With nothing added and nothing dropped, write out all of the entries below.

· · · ·

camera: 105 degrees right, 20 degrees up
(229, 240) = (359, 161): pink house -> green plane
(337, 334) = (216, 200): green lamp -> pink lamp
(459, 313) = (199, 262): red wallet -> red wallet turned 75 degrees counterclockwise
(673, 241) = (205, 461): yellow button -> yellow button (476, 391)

· · · ·

Exercise output:
camera: 105 degrees right, 20 degrees up
(229, 240) = (359, 161): pink house -> green plane
(337, 334) = (216, 200): green lamp -> pink lamp
(459, 313) = (199, 262): red wallet -> red wallet turned 75 degrees counterclockwise
(673, 241) = (205, 461): yellow button -> yellow button (476, 391)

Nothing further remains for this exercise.